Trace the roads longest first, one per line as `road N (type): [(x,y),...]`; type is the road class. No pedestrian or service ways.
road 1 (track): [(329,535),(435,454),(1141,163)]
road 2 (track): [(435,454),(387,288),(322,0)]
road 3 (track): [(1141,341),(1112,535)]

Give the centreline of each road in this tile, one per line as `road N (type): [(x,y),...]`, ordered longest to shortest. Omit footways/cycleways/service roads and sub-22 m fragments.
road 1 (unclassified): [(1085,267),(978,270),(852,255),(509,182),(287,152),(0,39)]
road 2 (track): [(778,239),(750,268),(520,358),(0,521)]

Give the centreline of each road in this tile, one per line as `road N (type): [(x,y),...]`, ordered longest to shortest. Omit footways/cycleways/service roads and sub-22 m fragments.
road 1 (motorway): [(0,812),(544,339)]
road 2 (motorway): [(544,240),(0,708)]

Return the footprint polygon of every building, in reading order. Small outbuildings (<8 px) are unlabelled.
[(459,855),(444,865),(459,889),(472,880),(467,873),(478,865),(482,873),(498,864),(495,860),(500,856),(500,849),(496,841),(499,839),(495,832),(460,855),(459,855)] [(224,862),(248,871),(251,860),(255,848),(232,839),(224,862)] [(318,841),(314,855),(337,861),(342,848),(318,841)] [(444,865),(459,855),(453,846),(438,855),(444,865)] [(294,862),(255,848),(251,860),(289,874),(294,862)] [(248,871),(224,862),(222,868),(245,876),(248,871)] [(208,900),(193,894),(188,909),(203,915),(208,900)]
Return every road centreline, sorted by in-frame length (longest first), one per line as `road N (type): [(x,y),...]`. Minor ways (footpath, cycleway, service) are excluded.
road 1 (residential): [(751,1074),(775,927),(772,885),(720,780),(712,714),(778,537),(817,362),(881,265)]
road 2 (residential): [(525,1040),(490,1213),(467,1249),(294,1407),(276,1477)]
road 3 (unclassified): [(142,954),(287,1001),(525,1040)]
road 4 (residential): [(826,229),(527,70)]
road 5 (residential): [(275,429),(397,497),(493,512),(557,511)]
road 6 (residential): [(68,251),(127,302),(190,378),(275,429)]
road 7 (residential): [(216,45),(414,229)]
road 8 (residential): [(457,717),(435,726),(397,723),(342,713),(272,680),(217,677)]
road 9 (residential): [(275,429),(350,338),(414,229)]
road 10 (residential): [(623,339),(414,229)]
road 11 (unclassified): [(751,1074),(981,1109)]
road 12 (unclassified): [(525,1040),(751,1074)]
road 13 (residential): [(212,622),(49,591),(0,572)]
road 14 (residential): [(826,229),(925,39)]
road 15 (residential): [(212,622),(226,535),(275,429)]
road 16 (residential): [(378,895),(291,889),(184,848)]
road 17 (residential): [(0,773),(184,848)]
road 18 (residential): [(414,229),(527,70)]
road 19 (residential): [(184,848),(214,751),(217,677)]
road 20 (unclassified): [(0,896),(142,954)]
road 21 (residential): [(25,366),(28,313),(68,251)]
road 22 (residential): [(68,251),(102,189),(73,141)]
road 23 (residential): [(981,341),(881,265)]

#####

Task to carry out → All the lines of the material above must be given again exactly.

Expected answer →
Trace the roads longest first, one per line as `road N (type): [(x,y),...]`; type is the road class. No pedestrian or service ways.
road 1 (track): [(329,535),(435,454),(1141,163)]
road 2 (track): [(435,454),(387,288),(322,0)]
road 3 (track): [(1141,341),(1112,535)]

Give the centreline of each road in this tile, one per line as `road N (type): [(x,y),...]`, ordered longest to shortest. Omit footways/cycleways/service roads and sub-22 m fragments.
road 1 (unclassified): [(1085,267),(978,270),(852,255),(509,182),(287,152),(0,39)]
road 2 (track): [(778,239),(750,268),(520,358),(0,521)]

Give the centreline of each road in this tile, one per line as `road N (type): [(x,y),...]`, ordered longest to shortest. Omit footways/cycleways/service roads and sub-22 m fragments.
road 1 (motorway): [(0,812),(544,339)]
road 2 (motorway): [(544,240),(0,708)]

Return the footprint polygon of every building, in reading order. Small outbuildings (<8 px) are unlabelled.
[(459,855),(444,865),(459,889),(472,880),(467,873),(478,865),(482,873),(498,864),(495,860),(500,856),(500,849),(496,841),(499,839),(495,832),(460,855),(459,855)] [(224,862),(248,871),(251,860),(255,848),(232,839),(224,862)] [(318,841),(314,855),(337,861),(342,848),(318,841)] [(444,865),(459,855),(453,846),(438,855),(444,865)] [(294,862),(255,848),(251,860),(289,874),(294,862)] [(248,871),(224,862),(222,868),(245,876),(248,871)] [(208,900),(193,894),(188,909),(203,915),(208,900)]
Return every road centreline, sorted by in-frame length (longest first), one per line as `road N (type): [(x,y),...]`. Minor ways (footpath, cycleway, service) are excluded.
road 1 (residential): [(751,1074),(775,927),(772,885),(720,780),(712,714),(778,537),(817,362),(881,265)]
road 2 (residential): [(525,1040),(490,1213),(467,1249),(294,1407),(276,1477)]
road 3 (unclassified): [(142,954),(287,1001),(525,1040)]
road 4 (residential): [(826,229),(527,70)]
road 5 (residential): [(275,429),(397,497),(493,512),(557,511)]
road 6 (residential): [(68,251),(127,302),(190,378),(275,429)]
road 7 (residential): [(216,45),(414,229)]
road 8 (residential): [(457,717),(435,726),(397,723),(342,713),(272,680),(217,677)]
road 9 (residential): [(275,429),(350,338),(414,229)]
road 10 (residential): [(623,339),(414,229)]
road 11 (unclassified): [(751,1074),(981,1109)]
road 12 (unclassified): [(525,1040),(751,1074)]
road 13 (residential): [(212,622),(49,591),(0,572)]
road 14 (residential): [(826,229),(925,39)]
road 15 (residential): [(212,622),(226,535),(275,429)]
road 16 (residential): [(378,895),(291,889),(184,848)]
road 17 (residential): [(0,773),(184,848)]
road 18 (residential): [(414,229),(527,70)]
road 19 (residential): [(184,848),(214,751),(217,677)]
road 20 (unclassified): [(0,896),(142,954)]
road 21 (residential): [(25,366),(28,313),(68,251)]
road 22 (residential): [(68,251),(102,189),(73,141)]
road 23 (residential): [(981,341),(881,265)]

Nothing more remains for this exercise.